## To do
Your answer must be an exact copy of the lines below, from the first through the one with "(537, 305) = (592, 315): orange", with no pictures.

## Data for this exercise
☆ ☆ ☆
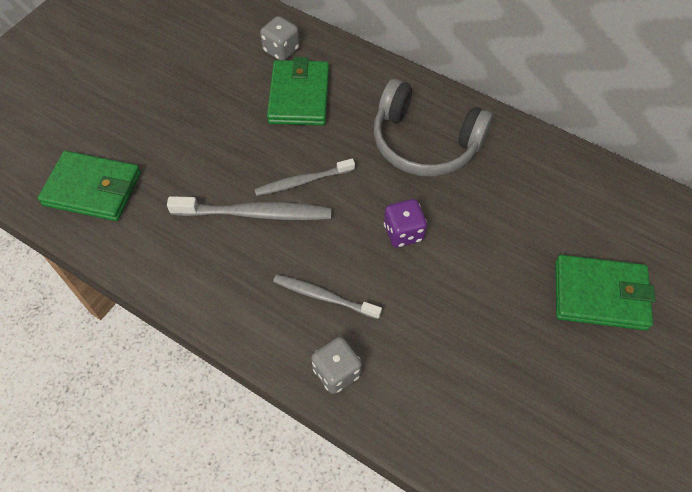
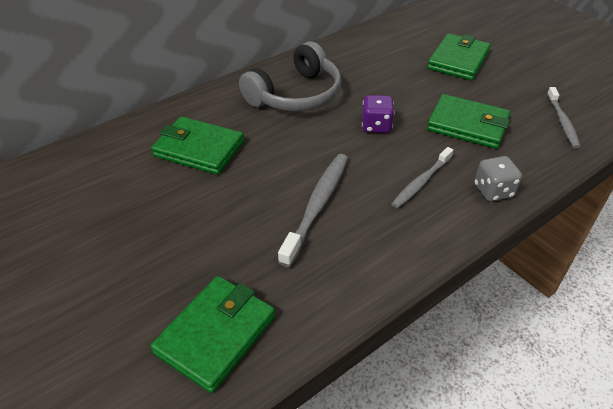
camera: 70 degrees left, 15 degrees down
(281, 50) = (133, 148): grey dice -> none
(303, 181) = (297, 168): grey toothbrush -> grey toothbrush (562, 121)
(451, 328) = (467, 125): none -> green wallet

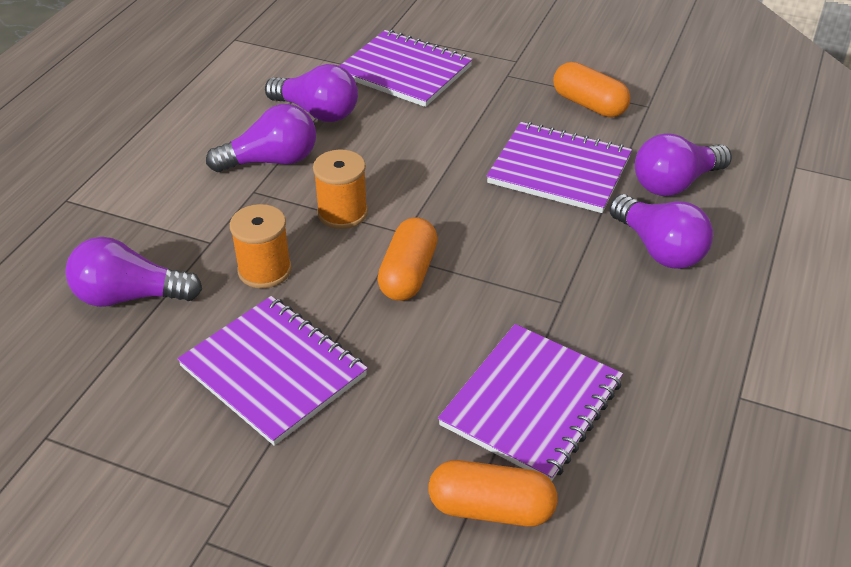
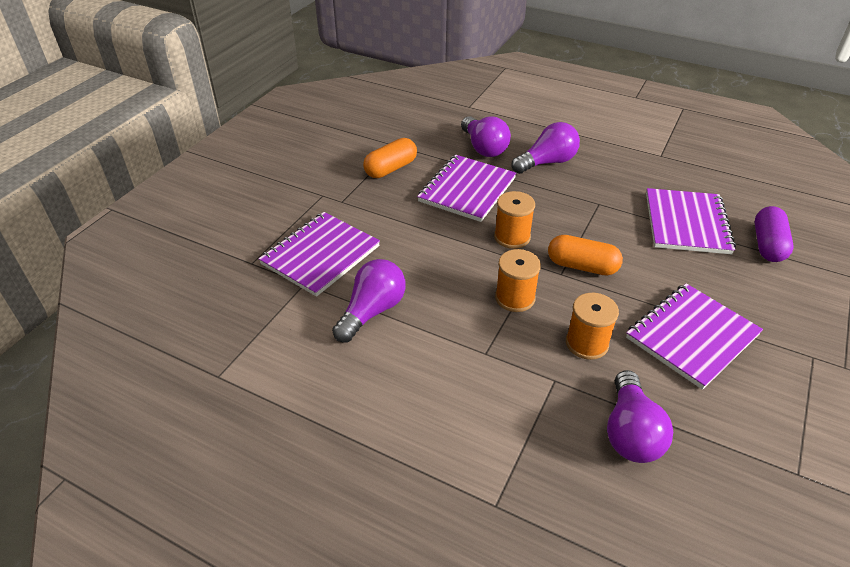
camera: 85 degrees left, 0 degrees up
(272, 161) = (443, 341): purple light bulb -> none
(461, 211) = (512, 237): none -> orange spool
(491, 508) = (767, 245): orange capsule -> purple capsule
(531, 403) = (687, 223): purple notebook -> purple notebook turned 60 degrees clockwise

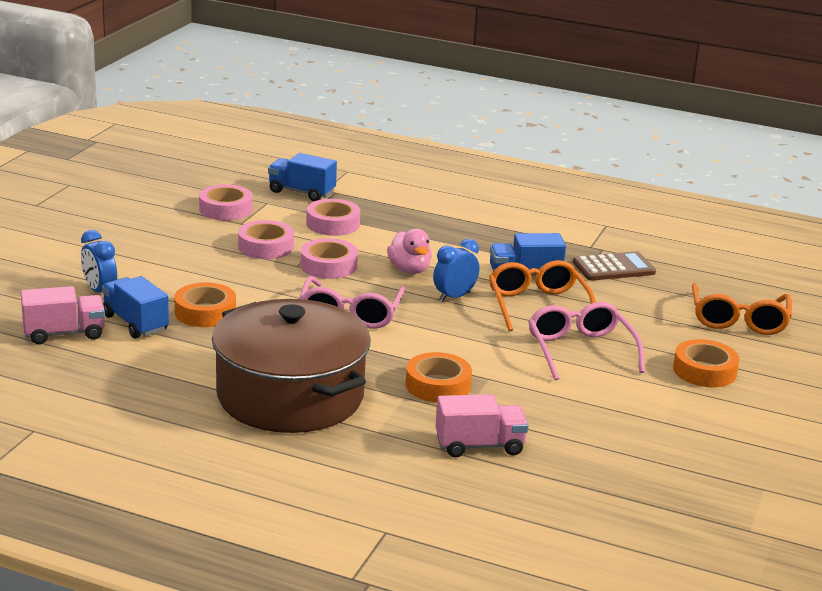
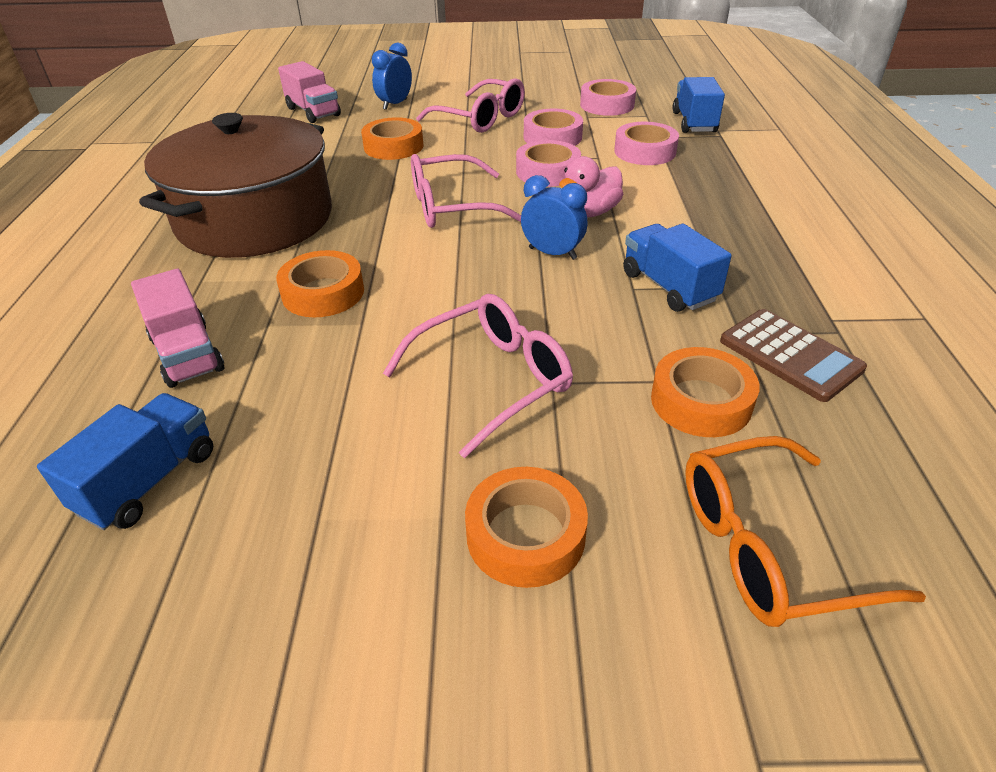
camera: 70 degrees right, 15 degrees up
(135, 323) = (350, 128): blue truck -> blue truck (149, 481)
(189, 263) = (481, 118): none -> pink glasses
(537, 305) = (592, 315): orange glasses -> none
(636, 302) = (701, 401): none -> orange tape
☆ ☆ ☆
## Output
camera: 70 degrees left, 15 degrees down
(281, 50) = (133, 148): grey dice -> none
(303, 181) = (297, 168): grey toothbrush -> grey toothbrush (562, 121)
(451, 328) = (467, 125): none -> green wallet

camera: 85 degrees left, 0 degrees up
(272, 161) = (443, 341): purple light bulb -> none
(461, 211) = (512, 237): none -> orange spool
(491, 508) = (767, 245): orange capsule -> purple capsule
(531, 403) = (687, 223): purple notebook -> purple notebook turned 60 degrees clockwise

camera: 70 degrees right, 15 degrees up
(135, 323) = (350, 128): blue truck -> blue truck (149, 481)
(189, 263) = (481, 118): none -> pink glasses
(537, 305) = (592, 315): orange glasses -> none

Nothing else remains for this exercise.